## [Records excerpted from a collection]
·····
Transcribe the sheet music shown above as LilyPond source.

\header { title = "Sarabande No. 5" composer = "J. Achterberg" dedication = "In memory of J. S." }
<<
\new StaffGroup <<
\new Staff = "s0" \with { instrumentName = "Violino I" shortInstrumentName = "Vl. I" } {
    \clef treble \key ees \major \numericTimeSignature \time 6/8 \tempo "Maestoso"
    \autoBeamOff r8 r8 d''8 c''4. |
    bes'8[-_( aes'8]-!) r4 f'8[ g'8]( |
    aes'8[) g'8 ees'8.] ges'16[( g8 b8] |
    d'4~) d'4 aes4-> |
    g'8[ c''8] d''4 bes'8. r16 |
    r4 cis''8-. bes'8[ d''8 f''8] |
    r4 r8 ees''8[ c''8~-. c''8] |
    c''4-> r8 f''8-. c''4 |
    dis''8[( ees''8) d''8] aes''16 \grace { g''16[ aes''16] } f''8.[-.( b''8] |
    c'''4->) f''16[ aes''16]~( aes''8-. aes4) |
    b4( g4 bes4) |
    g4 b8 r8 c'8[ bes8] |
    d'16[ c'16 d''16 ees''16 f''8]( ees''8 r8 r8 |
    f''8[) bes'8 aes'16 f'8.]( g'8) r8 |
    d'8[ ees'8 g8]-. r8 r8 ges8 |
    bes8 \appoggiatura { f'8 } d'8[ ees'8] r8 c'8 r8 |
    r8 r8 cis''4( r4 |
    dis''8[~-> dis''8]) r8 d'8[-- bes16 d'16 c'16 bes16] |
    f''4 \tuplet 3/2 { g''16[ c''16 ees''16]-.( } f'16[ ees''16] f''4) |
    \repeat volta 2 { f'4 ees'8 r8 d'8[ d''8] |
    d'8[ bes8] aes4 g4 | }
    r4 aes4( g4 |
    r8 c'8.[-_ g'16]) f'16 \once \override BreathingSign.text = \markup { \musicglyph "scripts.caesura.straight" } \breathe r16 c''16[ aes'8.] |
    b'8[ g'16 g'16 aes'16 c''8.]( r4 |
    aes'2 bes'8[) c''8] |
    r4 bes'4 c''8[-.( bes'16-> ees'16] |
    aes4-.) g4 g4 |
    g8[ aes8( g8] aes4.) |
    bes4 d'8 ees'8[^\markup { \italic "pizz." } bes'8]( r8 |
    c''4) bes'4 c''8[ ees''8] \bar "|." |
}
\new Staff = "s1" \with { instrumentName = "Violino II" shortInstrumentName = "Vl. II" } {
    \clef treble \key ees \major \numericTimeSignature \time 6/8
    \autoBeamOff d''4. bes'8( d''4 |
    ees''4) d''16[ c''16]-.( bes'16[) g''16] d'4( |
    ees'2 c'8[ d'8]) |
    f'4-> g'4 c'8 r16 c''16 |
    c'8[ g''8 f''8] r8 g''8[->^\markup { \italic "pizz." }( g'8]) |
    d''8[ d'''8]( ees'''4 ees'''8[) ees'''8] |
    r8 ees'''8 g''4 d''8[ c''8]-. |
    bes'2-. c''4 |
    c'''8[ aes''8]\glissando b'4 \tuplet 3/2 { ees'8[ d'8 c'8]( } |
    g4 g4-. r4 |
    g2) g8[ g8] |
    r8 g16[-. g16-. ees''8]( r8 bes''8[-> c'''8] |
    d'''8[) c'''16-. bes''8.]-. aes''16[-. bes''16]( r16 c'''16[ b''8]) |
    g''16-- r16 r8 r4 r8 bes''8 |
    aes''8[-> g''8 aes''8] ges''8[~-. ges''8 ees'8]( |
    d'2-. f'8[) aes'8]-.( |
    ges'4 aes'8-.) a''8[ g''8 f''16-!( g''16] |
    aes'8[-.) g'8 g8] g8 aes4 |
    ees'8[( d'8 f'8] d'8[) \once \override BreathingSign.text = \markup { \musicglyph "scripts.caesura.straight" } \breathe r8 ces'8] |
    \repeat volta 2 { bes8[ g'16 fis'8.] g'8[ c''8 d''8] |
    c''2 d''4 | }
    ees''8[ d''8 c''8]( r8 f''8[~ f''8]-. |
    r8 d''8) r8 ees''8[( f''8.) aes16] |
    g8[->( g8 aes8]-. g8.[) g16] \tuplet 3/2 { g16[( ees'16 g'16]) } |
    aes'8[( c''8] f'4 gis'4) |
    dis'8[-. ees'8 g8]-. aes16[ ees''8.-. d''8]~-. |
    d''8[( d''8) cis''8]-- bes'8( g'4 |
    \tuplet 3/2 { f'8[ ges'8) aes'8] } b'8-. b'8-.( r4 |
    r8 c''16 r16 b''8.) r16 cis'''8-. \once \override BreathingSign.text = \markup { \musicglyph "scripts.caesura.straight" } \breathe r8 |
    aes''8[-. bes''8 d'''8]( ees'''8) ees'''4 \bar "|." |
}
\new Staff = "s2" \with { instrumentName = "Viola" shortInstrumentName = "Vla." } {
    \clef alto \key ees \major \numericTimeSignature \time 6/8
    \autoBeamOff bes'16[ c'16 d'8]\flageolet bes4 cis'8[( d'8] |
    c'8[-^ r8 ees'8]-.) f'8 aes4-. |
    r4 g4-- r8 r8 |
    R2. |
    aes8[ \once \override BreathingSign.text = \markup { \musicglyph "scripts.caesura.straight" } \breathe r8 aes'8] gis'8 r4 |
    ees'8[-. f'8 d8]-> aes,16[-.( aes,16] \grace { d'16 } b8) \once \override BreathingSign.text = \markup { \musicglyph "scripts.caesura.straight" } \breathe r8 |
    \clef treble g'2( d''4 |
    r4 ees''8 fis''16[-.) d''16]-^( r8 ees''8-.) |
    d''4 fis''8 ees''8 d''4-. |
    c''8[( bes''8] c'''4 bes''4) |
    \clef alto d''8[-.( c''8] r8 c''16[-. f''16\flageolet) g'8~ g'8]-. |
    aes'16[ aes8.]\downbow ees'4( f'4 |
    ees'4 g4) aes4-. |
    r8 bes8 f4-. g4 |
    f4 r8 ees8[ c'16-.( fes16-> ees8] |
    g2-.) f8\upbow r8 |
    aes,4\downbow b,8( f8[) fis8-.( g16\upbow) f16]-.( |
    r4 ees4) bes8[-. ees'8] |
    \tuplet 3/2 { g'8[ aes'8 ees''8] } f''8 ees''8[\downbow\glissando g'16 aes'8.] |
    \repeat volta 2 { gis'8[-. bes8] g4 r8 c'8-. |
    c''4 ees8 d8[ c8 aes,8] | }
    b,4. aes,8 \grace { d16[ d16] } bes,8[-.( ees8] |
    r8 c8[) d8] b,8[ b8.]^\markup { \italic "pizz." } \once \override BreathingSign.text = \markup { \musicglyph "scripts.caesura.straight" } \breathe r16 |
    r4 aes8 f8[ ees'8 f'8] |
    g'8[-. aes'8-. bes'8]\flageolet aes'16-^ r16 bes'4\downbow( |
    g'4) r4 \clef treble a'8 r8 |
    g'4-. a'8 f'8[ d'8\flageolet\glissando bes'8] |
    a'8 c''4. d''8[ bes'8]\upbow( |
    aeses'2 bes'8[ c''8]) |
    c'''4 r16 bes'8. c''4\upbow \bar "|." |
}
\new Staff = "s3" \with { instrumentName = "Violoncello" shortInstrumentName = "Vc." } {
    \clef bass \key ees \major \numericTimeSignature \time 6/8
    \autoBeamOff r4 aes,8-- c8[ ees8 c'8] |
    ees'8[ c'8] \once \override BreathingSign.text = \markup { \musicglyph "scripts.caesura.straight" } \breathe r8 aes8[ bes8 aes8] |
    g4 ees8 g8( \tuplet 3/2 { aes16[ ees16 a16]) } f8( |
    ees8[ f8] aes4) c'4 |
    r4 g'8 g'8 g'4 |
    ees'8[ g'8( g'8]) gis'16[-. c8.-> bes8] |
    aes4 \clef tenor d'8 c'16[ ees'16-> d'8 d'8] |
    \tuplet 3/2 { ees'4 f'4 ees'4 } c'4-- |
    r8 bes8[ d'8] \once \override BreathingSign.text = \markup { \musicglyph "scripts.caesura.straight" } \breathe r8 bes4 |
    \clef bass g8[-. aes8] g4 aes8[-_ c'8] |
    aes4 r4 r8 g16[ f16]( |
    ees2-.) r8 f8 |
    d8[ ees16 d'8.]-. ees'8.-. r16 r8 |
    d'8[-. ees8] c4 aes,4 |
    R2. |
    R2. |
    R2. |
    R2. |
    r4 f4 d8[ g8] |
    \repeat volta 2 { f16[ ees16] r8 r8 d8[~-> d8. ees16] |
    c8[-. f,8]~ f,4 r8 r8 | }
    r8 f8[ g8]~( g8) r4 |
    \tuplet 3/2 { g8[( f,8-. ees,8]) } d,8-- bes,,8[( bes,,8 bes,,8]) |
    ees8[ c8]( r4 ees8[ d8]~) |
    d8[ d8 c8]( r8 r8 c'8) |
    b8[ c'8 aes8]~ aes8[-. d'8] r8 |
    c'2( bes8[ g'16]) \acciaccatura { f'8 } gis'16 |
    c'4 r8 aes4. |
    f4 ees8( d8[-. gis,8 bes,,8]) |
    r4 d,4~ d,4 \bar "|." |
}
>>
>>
·····
## [Job]
Can you repeat the lines of the material above, from the line containing "memory of J." up to and including the line containing "g''16-- r16 r8 r4 r8 bes''8 |"?

## [Written answer]
\header { title = "Sarabande No. 5" composer = "J. Achterberg" dedication = "In memory of J. S." }
<<
\new StaffGroup <<
\new Staff = "s0" \with { instrumentName = "Violino I" shortInstrumentName = "Vl. I" } {
    \clef treble \key ees \major \numericTimeSignature \time 6/8 \tempo "Maestoso"
    \autoBeamOff r8 r8 d''8 c''4. |
    bes'8[-_( aes'8]-!) r4 f'8[ g'8]( |
    aes'8[) g'8 ees'8.] ges'16[( g8 b8] |
    d'4~) d'4 aes4-> |
    g'8[ c''8] d''4 bes'8. r16 |
    r4 cis''8-. bes'8[ d''8 f''8] |
    r4 r8 ees''8[ c''8~-. c''8] |
    c''4-> r8 f''8-. c''4 |
    dis''8[( ees''8) d''8] aes''16 \grace { g''16[ aes''16] } f''8.[-.( b''8] |
    c'''4->) f''16[ aes''16]~( aes''8-. aes4) |
    b4( g4 bes4) |
    g4 b8 r8 c'8[ bes8] |
    d'16[ c'16 d''16 ees''16 f''8]( ees''8 r8 r8 |
    f''8[) bes'8 aes'16 f'8.]( g'8) r8 |
    d'8[ ees'8 g8]-. r8 r8 ges8 |
    bes8 \appoggiatura { f'8 } d'8[ ees'8] r8 c'8 r8 |
    r8 r8 cis''4( r4 |
    dis''8[~-> dis''8]) r8 d'8[-- bes16 d'16 c'16 bes16] |
    f''4 \tuplet 3/2 { g''16[ c''16 ees''16]-.( } f'16[ ees''16] f''4) |
    \repeat volta 2 { f'4 ees'8 r8 d'8[ d''8] |
    d'8[ bes8] aes4 g4 | }
    r4 aes4( g4 |
    r8 c'8.[-_ g'16]) f'16 \once \override BreathingSign.text = \markup { \musicglyph "scripts.caesura.straight" } \breathe r16 c''16[ aes'8.] |
    b'8[ g'16 g'16 aes'16 c''8.]( r4 |
    aes'2 bes'8[) c''8] |
    r4 bes'4 c''8[-.( bes'16-> ees'16] |
    aes4-.) g4 g4 |
    g8[ aes8( g8] aes4.) |
    bes4 d'8 ees'8[^\markup { \italic "pizz." } bes'8]( r8 |
    c''4) bes'4 c''8[ ees''8] \bar "|." |
}
\new Staff = "s1" \with { instrumentName = "Violino II" shortInstrumentName = "Vl. II" } {
    \clef treble \key ees \major \numericTimeSignature \time 6/8
    \autoBeamOff d''4. bes'8( d''4 |
    ees''4) d''16[ c''16]-.( bes'16[) g''16] d'4( |
    ees'2 c'8[ d'8]) |
    f'4-> g'4 c'8 r16 c''16 |
    c'8[ g''8 f''8] r8 g''8[->^\markup { \italic "pizz." }( g'8]) |
    d''8[ d'''8]( ees'''4 ees'''8[) ees'''8] |
    r8 ees'''8 g''4 d''8[ c''8]-. |
    bes'2-. c''4 |
    c'''8[ aes''8]\glissando b'4 \tuplet 3/2 { ees'8[ d'8 c'8]( } |
    g4 g4-. r4 |
    g2) g8[ g8] |
    r8 g16[-. g16-. ees''8]( r8 bes''8[-> c'''8] |
    d'''8[) c'''16-. bes''8.]-. aes''16[-. bes''16]( r16 c'''16[ b''8]) |
    g''16-- r16 r8 r4 r8 bes''8 |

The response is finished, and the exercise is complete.